_Try it:_ Wherever the line that contains "158, 40, 59" falls, repeat it and the lines after it exactly until the records end, without any pictures.

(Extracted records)
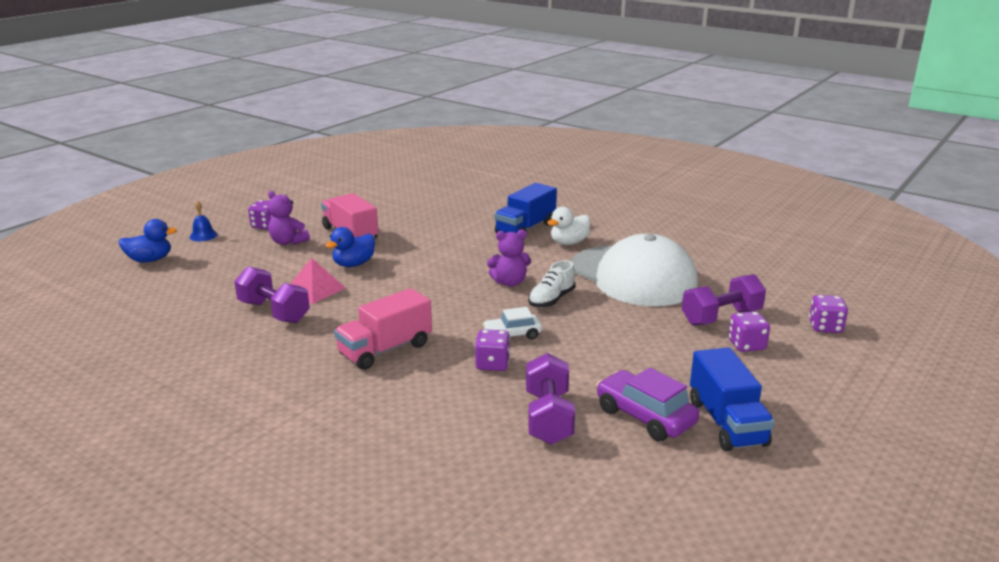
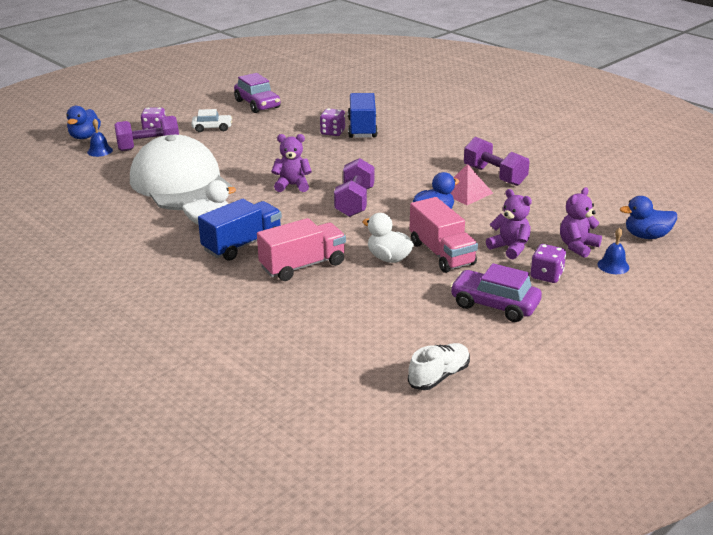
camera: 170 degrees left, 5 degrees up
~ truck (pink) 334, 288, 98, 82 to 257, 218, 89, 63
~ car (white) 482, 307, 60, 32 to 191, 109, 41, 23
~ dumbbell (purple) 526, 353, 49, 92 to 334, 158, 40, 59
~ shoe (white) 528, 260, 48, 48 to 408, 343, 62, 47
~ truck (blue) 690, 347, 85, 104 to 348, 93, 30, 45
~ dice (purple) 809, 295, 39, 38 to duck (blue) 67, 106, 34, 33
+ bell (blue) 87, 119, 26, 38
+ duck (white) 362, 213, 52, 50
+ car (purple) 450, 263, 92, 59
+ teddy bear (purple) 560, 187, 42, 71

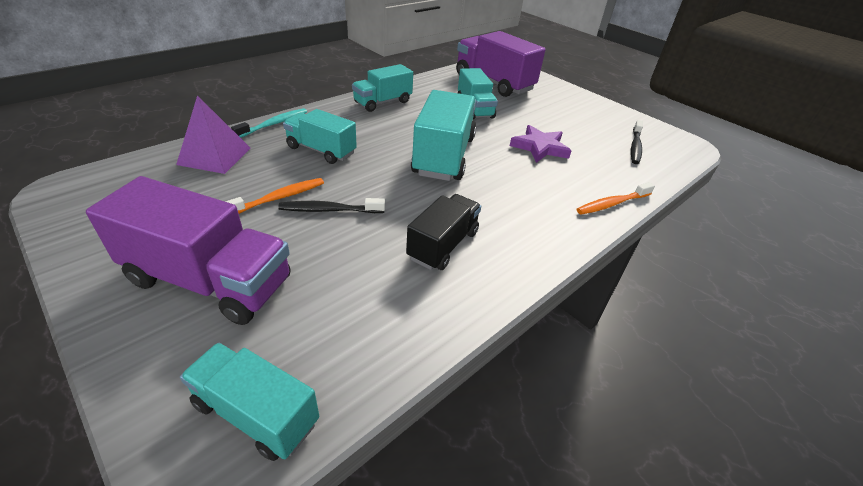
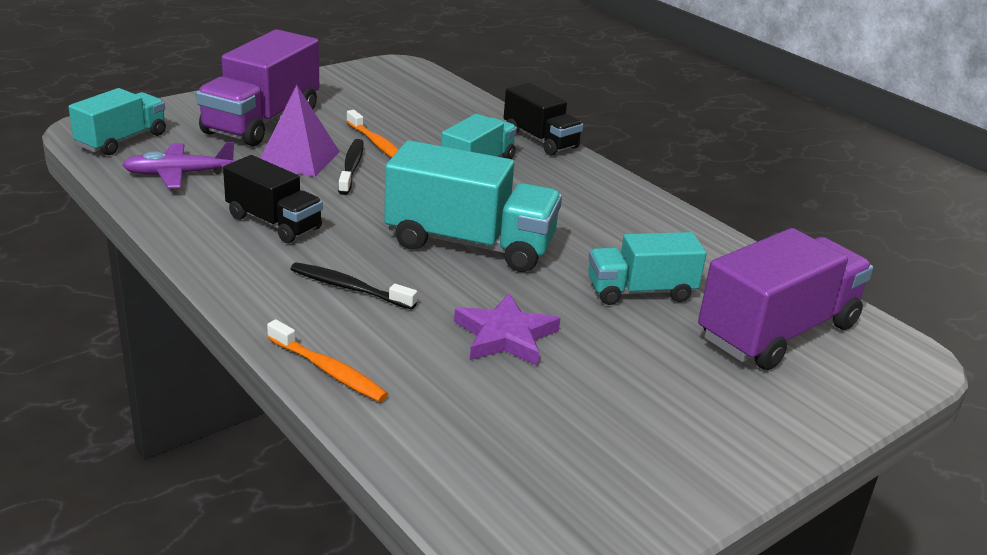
camera: 95 degrees right, 10 degrees down
~ pyramid (purple) 176, 95, 75, 79 to 260, 85, 80, 92
~ toothbrush (turquoise) 231, 108, 76, 30 to truck (black) 504, 83, 79, 73
- truck (turquoise) 352, 64, 61, 48
~ toothbrush (orange) 577, 182, 78, 33 = 267, 319, 121, 83 150 degrees clockwise
~ toothbrush (black) 631, 120, 12, 44 to 291, 262, 126, 48
+ plane (purple) 122, 142, 113, 46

_Result:_
~ dumbbell (purple) 526, 353, 49, 92 to 334, 158, 40, 59
~ shoe (white) 528, 260, 48, 48 to 408, 343, 62, 47
~ truck (blue) 690, 347, 85, 104 to 348, 93, 30, 45
~ dice (purple) 809, 295, 39, 38 to duck (blue) 67, 106, 34, 33
+ bell (blue) 87, 119, 26, 38
+ duck (white) 362, 213, 52, 50
+ car (purple) 450, 263, 92, 59
+ teddy bear (purple) 560, 187, 42, 71

camera: 95 degrees right, 10 degrees down
~ pyramid (purple) 176, 95, 75, 79 to 260, 85, 80, 92
~ toothbrush (turquoise) 231, 108, 76, 30 to truck (black) 504, 83, 79, 73
- truck (turquoise) 352, 64, 61, 48
~ toothbrush (orange) 577, 182, 78, 33 = 267, 319, 121, 83 150 degrees clockwise
~ toothbrush (black) 631, 120, 12, 44 to 291, 262, 126, 48
+ plane (purple) 122, 142, 113, 46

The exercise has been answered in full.